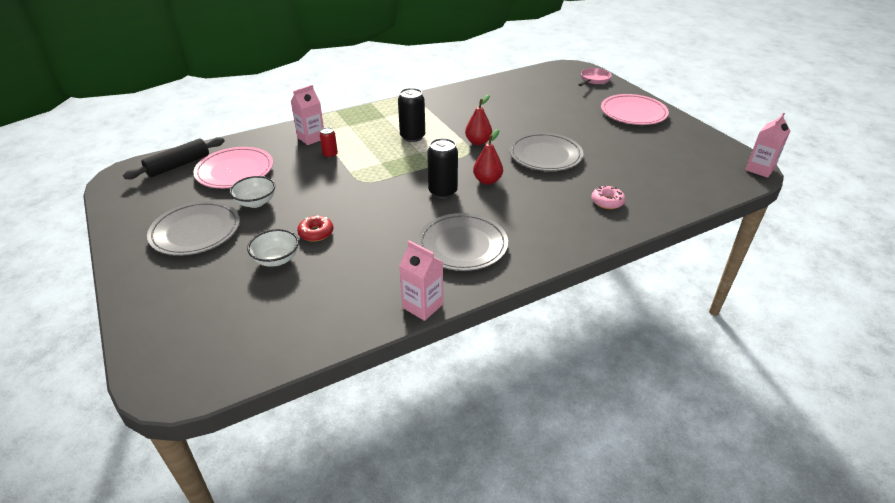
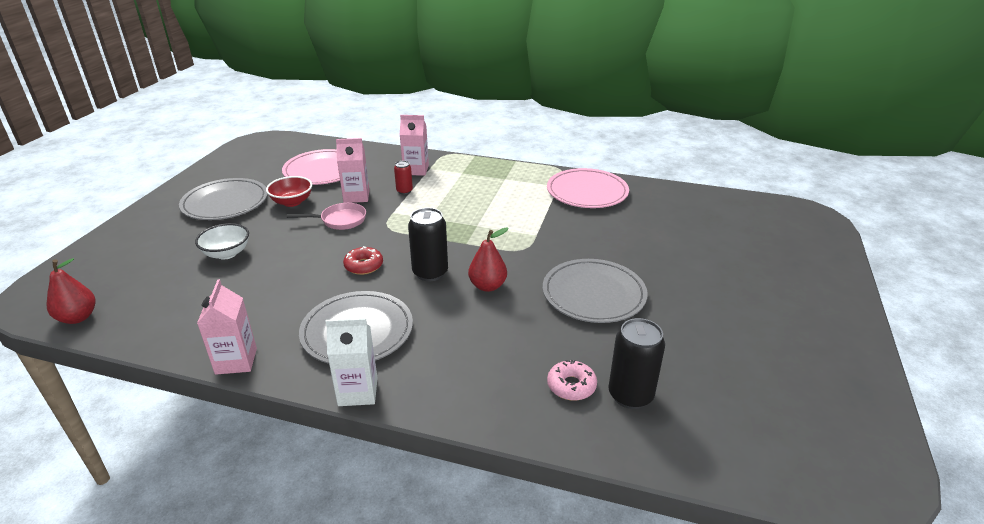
camera: 45 degrees right, 5 degrees down
(178, 165) = (300, 149): black rolling pin -> none
(256, 202) = (292, 202): white bowl -> red bowl
(316, 233) = (283, 249): red donut -> red donut (364, 266)
(412, 137) = (496, 208): black can -> black can (630, 395)
(478, 142) = (547, 244): red pear -> red pear (78, 317)
(521, 271) = (358, 392): none -> white carton
(594, 80) = (815, 241): pink pan -> pink pan (340, 220)
(633, 113) = (802, 306): pink plate -> pink plate (587, 192)
(759, 169) = (886, 493): pink carton -> pink carton (356, 196)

### [TASK TO COMPLETE]
Repeat the records above exactly, without any pictures.

### [OUTPUT FOR THIS EXERCISE]
camera: 45 degrees right, 5 degrees down
(178, 165) = (300, 149): black rolling pin -> none
(256, 202) = (292, 202): white bowl -> red bowl
(316, 233) = (283, 249): red donut -> red donut (364, 266)
(412, 137) = (496, 208): black can -> black can (630, 395)
(478, 142) = (547, 244): red pear -> red pear (78, 317)
(521, 271) = (358, 392): none -> white carton
(594, 80) = (815, 241): pink pan -> pink pan (340, 220)
(633, 113) = (802, 306): pink plate -> pink plate (587, 192)
(759, 169) = (886, 493): pink carton -> pink carton (356, 196)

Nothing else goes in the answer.